[Colored object listings]
↓↓↓

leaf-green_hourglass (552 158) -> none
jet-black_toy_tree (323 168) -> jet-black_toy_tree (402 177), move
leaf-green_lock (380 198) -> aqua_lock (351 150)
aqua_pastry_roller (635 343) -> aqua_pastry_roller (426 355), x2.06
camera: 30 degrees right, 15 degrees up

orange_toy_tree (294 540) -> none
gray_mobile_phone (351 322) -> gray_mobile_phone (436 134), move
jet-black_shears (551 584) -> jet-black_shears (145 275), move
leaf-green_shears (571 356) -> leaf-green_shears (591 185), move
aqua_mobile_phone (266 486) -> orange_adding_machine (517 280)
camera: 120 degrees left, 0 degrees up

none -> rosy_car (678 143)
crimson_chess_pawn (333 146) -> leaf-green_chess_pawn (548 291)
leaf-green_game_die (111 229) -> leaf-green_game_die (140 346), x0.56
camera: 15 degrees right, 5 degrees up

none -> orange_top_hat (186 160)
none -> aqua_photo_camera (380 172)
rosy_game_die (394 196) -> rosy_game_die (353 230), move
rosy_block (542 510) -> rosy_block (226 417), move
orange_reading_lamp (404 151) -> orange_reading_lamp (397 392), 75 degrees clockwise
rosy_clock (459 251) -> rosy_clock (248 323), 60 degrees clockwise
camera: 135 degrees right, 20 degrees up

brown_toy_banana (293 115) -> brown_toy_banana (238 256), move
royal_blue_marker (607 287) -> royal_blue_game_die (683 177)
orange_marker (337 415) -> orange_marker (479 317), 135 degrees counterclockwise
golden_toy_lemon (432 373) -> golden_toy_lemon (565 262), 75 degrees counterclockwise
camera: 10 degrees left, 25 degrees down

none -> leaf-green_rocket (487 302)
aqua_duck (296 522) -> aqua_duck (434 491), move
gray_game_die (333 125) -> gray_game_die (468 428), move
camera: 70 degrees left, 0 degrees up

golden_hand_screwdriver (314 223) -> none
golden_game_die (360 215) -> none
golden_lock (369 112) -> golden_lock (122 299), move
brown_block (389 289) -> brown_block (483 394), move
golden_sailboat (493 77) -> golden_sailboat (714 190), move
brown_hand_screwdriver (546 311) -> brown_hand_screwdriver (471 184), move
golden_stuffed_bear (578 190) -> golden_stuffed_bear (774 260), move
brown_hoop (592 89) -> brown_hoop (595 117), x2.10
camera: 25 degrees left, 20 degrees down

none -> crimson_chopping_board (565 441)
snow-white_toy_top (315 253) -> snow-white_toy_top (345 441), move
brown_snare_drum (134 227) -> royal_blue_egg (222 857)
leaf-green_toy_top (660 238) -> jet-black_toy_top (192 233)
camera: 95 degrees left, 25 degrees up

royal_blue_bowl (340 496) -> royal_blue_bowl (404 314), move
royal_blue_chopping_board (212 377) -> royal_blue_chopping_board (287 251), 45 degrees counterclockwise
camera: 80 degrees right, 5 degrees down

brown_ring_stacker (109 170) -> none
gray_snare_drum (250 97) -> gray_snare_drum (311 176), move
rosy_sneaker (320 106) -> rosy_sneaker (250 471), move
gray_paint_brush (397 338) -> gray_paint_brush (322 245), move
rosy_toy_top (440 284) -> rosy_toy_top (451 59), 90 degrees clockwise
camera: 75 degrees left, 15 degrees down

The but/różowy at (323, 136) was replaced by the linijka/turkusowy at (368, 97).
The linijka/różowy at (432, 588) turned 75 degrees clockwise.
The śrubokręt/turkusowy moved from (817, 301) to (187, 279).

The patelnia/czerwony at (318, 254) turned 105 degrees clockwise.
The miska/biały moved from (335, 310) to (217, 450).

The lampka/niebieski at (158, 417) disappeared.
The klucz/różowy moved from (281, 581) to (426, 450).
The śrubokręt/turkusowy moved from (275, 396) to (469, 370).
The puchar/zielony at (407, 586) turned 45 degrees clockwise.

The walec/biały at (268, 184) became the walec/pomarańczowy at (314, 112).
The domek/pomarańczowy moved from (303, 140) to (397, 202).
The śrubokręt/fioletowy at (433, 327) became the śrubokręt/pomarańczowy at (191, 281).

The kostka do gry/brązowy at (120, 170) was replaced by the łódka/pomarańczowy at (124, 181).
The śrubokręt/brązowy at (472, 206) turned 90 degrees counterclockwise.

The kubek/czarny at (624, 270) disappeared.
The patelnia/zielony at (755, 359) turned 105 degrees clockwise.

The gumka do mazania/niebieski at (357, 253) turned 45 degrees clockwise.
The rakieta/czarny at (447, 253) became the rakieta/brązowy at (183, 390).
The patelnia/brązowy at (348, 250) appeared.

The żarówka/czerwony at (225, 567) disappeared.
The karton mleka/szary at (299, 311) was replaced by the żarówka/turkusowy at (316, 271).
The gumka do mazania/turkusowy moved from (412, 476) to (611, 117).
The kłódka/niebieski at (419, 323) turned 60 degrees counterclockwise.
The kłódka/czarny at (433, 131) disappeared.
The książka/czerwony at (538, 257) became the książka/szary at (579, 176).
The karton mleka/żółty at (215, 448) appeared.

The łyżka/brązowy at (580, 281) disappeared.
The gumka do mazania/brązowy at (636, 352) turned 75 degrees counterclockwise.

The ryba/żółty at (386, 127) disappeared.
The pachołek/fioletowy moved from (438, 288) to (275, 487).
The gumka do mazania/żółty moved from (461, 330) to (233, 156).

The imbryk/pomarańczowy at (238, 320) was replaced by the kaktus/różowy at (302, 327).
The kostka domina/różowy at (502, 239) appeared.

↑↑↑

▶ [Task to complete] In the records above, find the line with "rosy_block (542 510)"; write out exactly that line and each one after it, stopping after the line with "golden_sailboat (493 77)".

▶ [Answer to this task]
rosy_block (542 510) -> rosy_block (226 417), move
orange_reading_lamp (404 151) -> orange_reading_lamp (397 392), 75 degrees clockwise
rosy_clock (459 251) -> rosy_clock (248 323), 60 degrees clockwise
camera: 135 degrees right, 20 degrees up

brown_toy_banana (293 115) -> brown_toy_banana (238 256), move
royal_blue_marker (607 287) -> royal_blue_game_die (683 177)
orange_marker (337 415) -> orange_marker (479 317), 135 degrees counterclockwise
golden_toy_lemon (432 373) -> golden_toy_lemon (565 262), 75 degrees counterclockwise
camera: 10 degrees left, 25 degrees down

none -> leaf-green_rocket (487 302)
aqua_duck (296 522) -> aqua_duck (434 491), move
gray_game_die (333 125) -> gray_game_die (468 428), move
camera: 70 degrees left, 0 degrees up

golden_hand_screwdriver (314 223) -> none
golden_game_die (360 215) -> none
golden_lock (369 112) -> golden_lock (122 299), move
brown_block (389 289) -> brown_block (483 394), move
golden_sailboat (493 77) -> golden_sailboat (714 190), move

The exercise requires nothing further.